▶ _INFORMATION PROVIDED_:
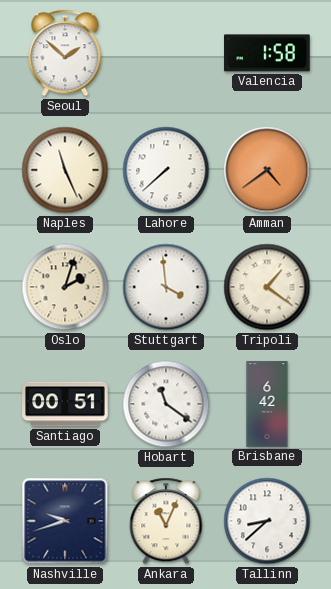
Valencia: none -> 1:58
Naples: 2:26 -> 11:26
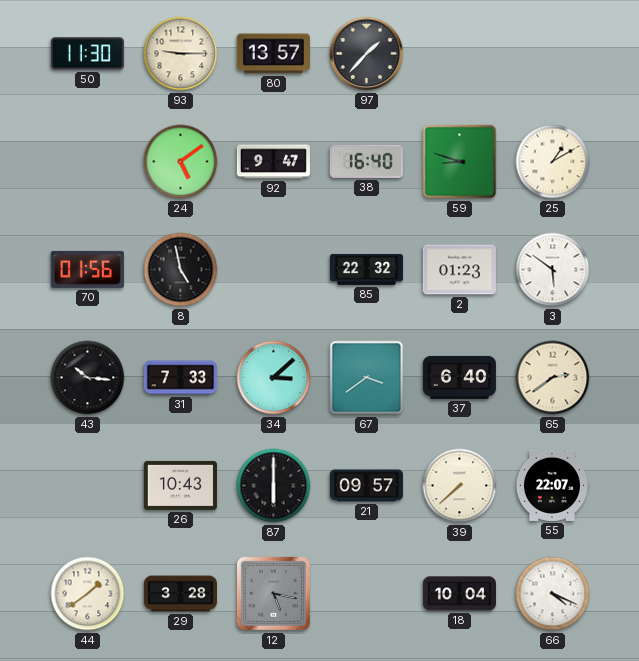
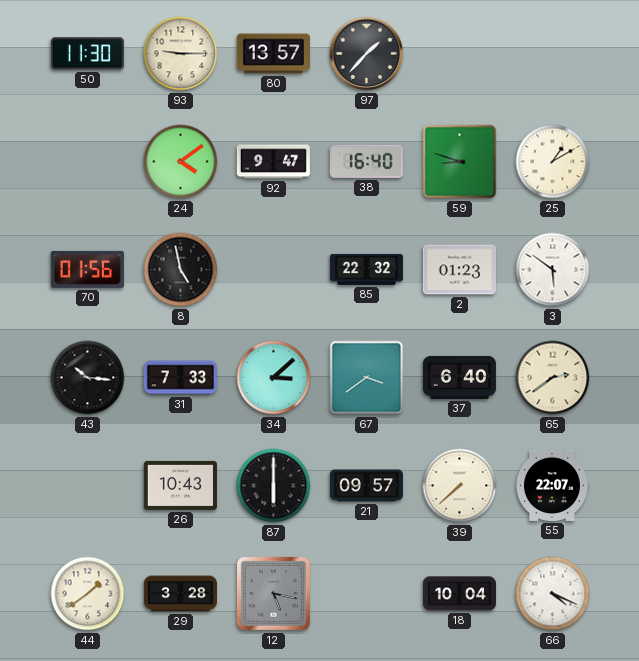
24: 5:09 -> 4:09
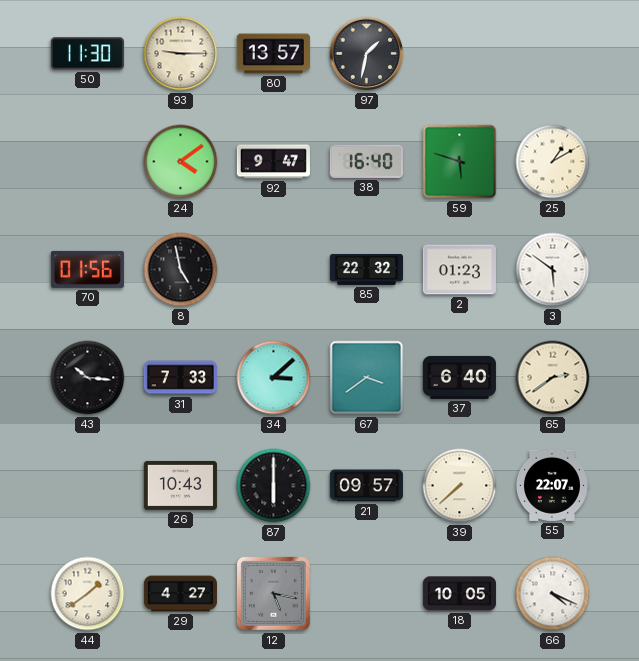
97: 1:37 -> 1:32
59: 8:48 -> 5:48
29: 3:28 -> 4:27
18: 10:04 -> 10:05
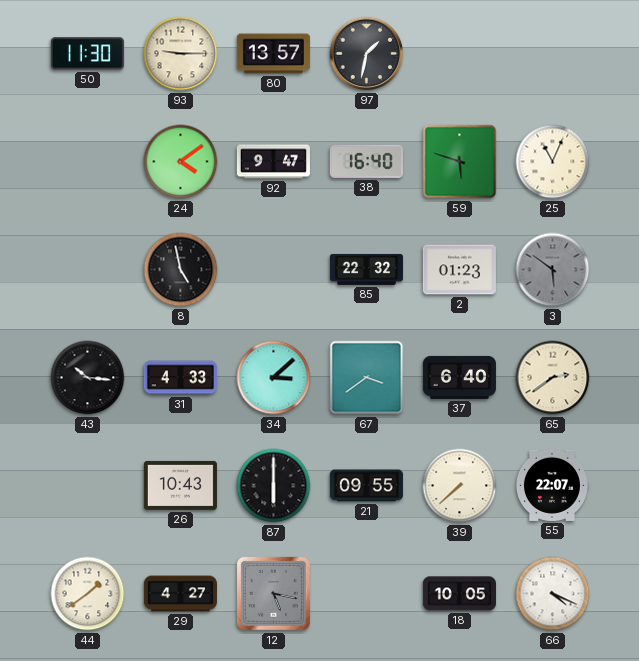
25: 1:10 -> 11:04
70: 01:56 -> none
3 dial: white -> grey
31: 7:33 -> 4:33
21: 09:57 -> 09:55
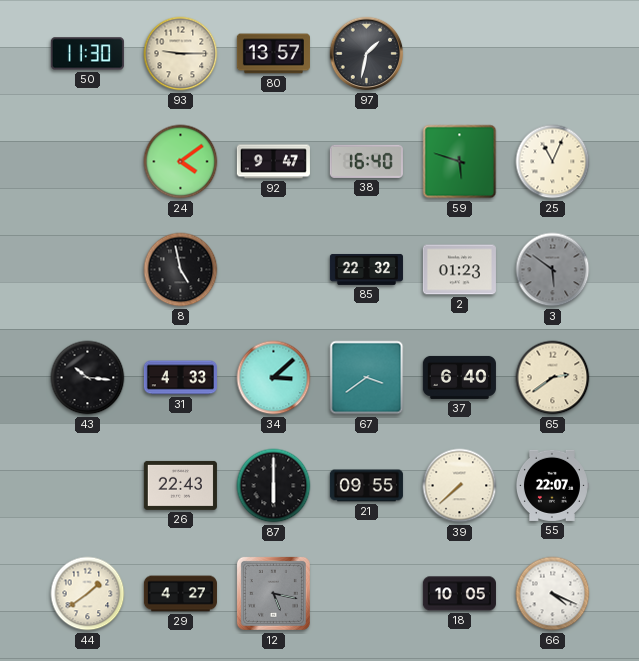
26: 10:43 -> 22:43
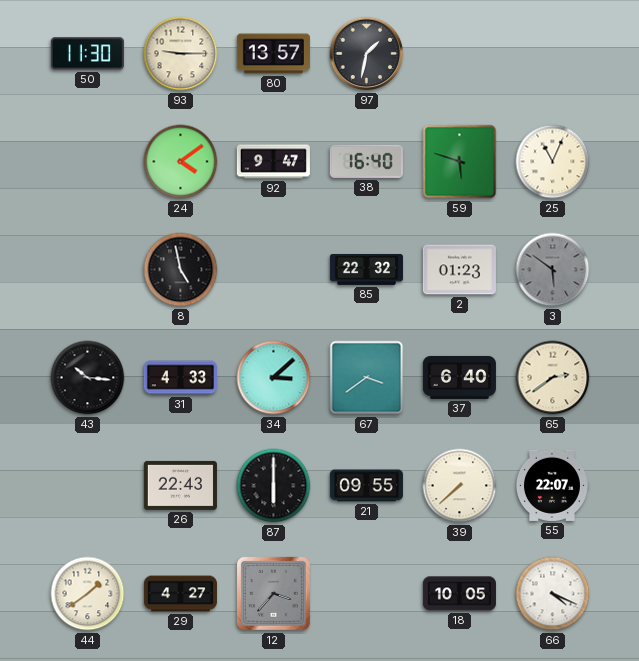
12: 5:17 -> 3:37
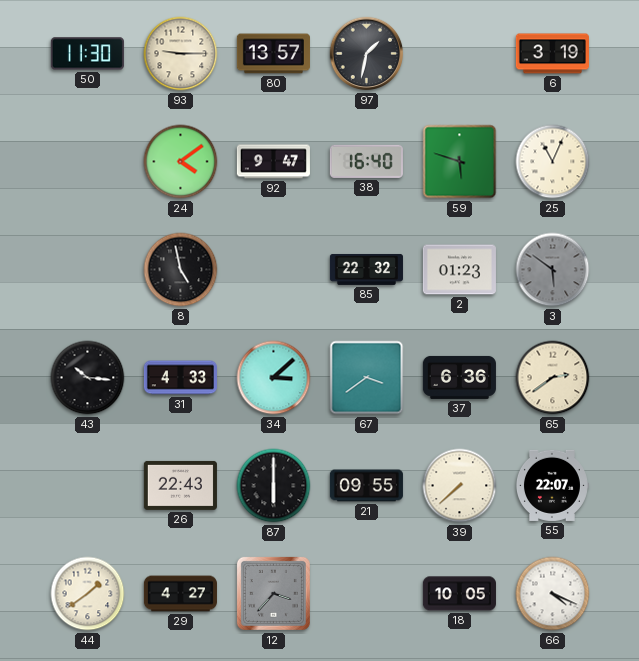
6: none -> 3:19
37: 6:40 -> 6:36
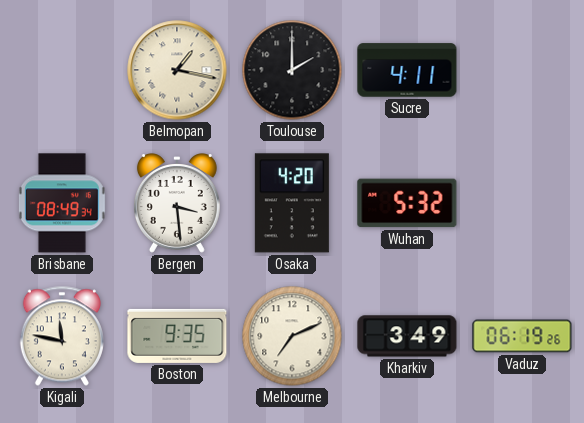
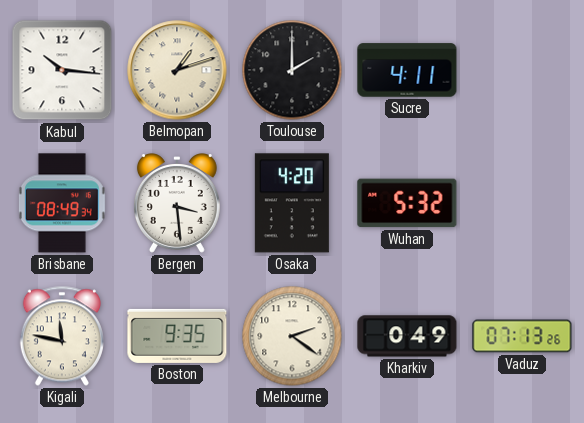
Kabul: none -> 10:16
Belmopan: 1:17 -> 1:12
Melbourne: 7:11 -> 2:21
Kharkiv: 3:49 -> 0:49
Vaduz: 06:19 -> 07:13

▶ _REQUIRED WORK_: Please extract every line from the entries above, keeping each one unchanged and leaving out the picture markers.

▶ _EXERCISE SOLUTION_:
Valencia: none -> 1:58
Naples: 2:26 -> 11:26
24: 5:09 -> 4:09
97: 1:37 -> 1:32
59: 8:48 -> 5:48
29: 3:28 -> 4:27
18: 10:04 -> 10:05
25: 1:10 -> 11:04
70: 01:56 -> none
3 dial: white -> grey
31: 7:33 -> 4:33
21: 09:57 -> 09:55
26: 10:43 -> 22:43
12: 5:17 -> 3:37
6: none -> 3:19
37: 6:40 -> 6:36
Kabul: none -> 10:16
Belmopan: 1:17 -> 1:12
Melbourne: 7:11 -> 2:21
Kharkiv: 3:49 -> 0:49
Vaduz: 06:19 -> 07:13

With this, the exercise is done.